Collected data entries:
#####
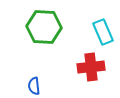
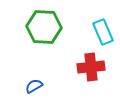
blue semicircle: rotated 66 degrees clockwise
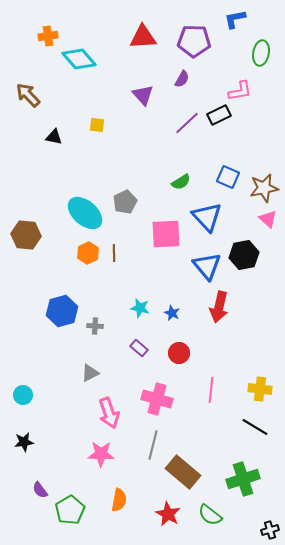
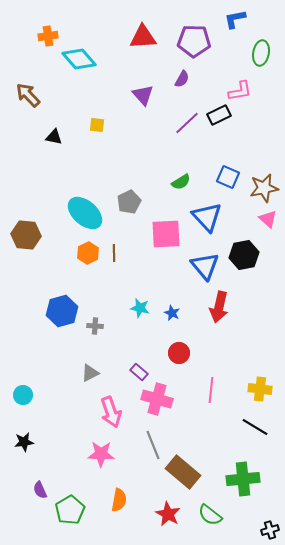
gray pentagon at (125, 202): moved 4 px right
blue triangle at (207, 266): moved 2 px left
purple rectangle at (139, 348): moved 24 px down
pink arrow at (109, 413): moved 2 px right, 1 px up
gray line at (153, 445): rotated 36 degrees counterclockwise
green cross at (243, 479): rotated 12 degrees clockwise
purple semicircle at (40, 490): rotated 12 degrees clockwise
#####
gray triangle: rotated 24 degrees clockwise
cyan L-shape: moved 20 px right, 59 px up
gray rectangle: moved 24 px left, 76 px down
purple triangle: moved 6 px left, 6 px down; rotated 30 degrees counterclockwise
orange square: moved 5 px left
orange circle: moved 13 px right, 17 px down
#####
Please copy word for word the entries from the line with "blue semicircle: rotated 66 degrees clockwise" through the line with "purple semicircle at", leaving the pictures out.

» **EXERCISE RESPONSE**:
blue semicircle: rotated 66 degrees clockwise
gray pentagon at (125, 202): moved 4 px right
blue triangle at (207, 266): moved 2 px left
purple rectangle at (139, 348): moved 24 px down
pink arrow at (109, 413): moved 2 px right, 1 px up
gray line at (153, 445): rotated 36 degrees counterclockwise
green cross at (243, 479): rotated 12 degrees clockwise
purple semicircle at (40, 490): rotated 12 degrees clockwise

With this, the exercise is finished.